**Work to be completed**
Reproduce every line of the entries below exactly, leaving out the pictures.

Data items
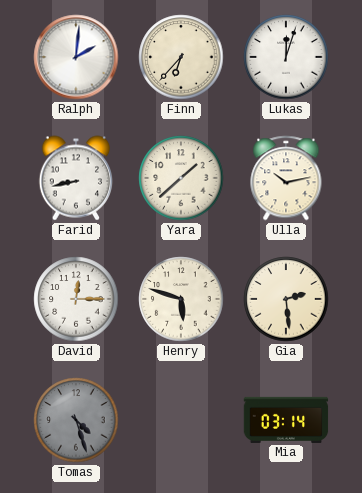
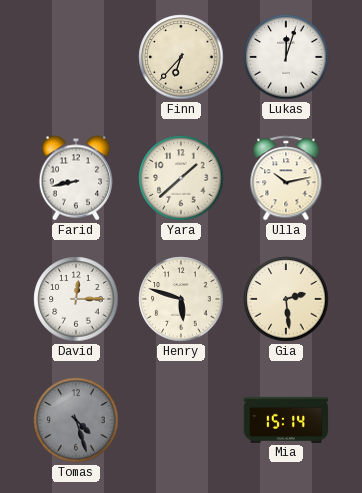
Ralph: 2:01 -> none
Mia: 03:14 -> 15:14
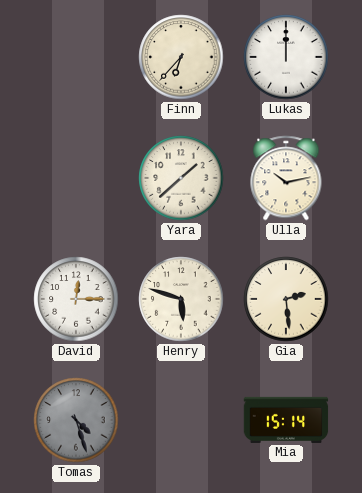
Lukas: 12:03 -> 12:00
Farid: 8:43 -> none
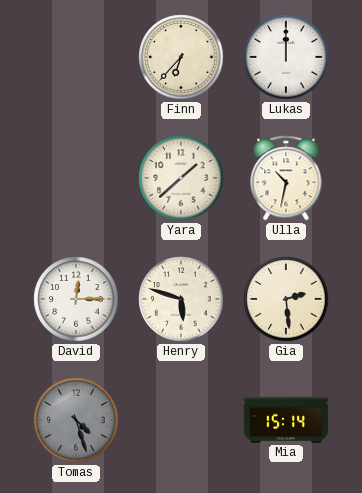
Ulla: 10:13 -> 10:32
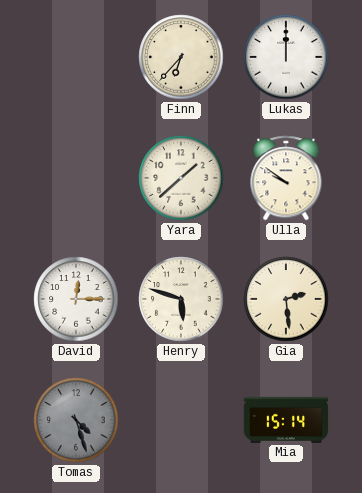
Ulla: 10:32 -> 9:51
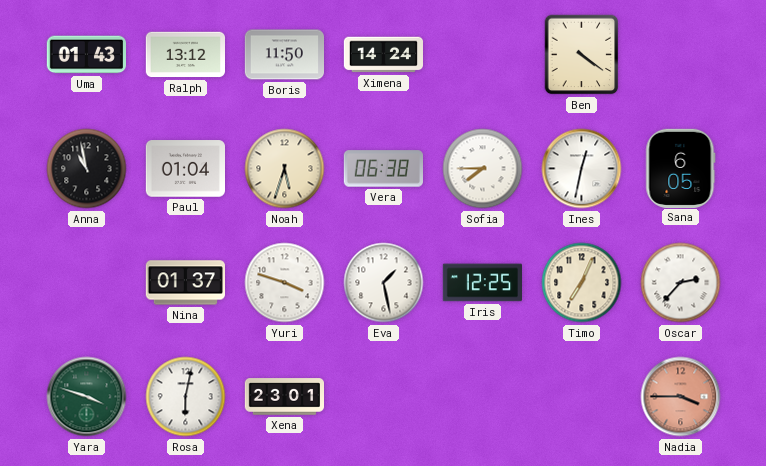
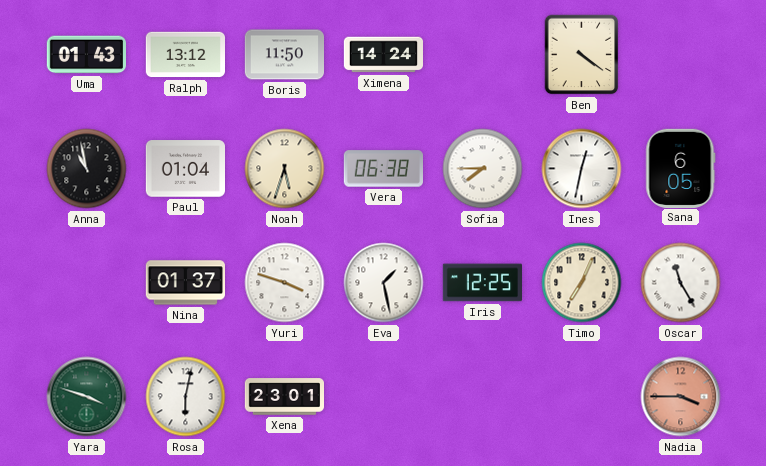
Oscar: 2:37 -> 11:25
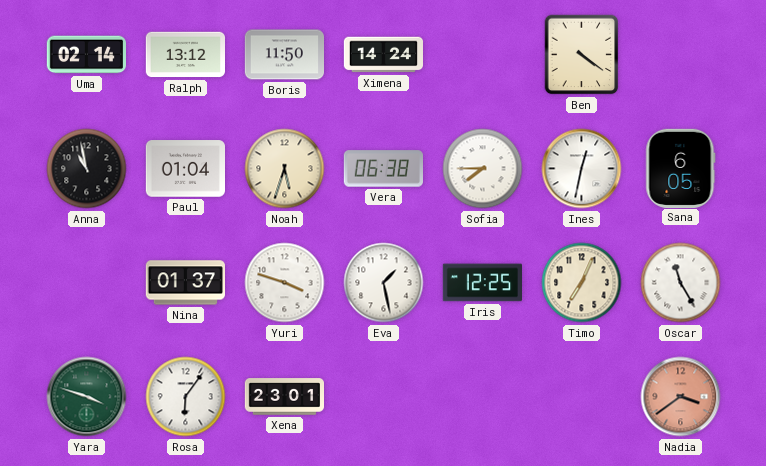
Uma: 01:43 -> 02:14
Rosa: 6:02 -> 6:06
Nadia: 3:45 -> 3:39
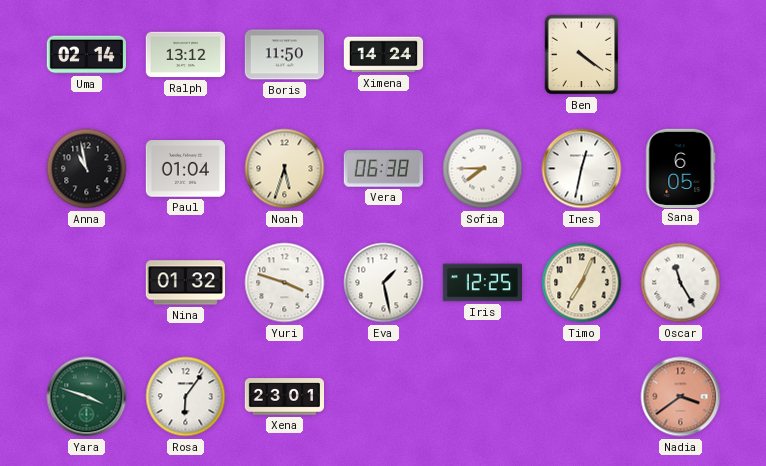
Nina: 01:37 -> 01:32
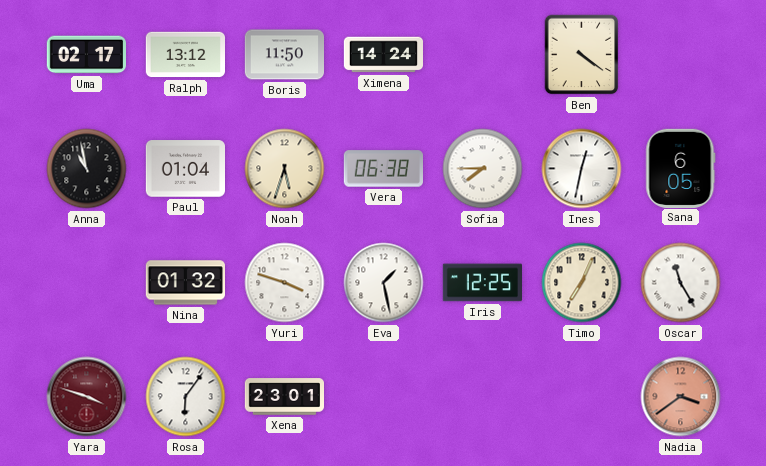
Uma: 02:14 -> 02:17
Yara dial: green -> burgundy
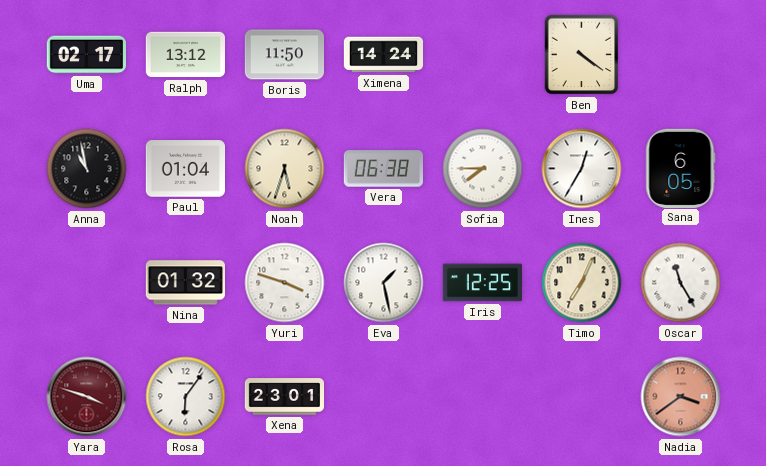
Ines: 12:32 -> 12:35
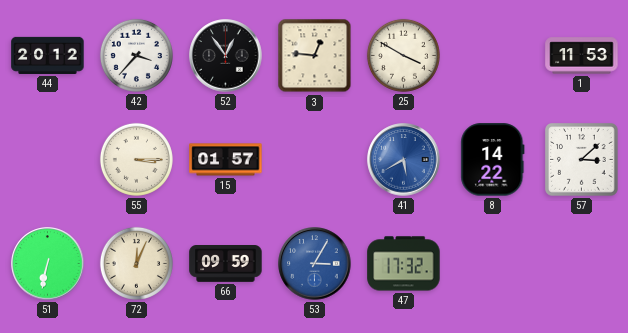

**Response to the exercise**
Ralph: 2:01 -> none
Mia: 03:14 -> 15:14
Lukas: 12:03 -> 12:00
Farid: 8:43 -> none
Ulla: 10:13 -> 10:32
Ulla: 10:32 -> 9:51
Oscar: 2:37 -> 11:25
Uma: 01:43 -> 02:14
Rosa: 6:02 -> 6:06
Nadia: 3:45 -> 3:39
Nina: 01:37 -> 01:32
Uma: 02:14 -> 02:17
Yara dial: green -> burgundy
Ines: 12:32 -> 12:35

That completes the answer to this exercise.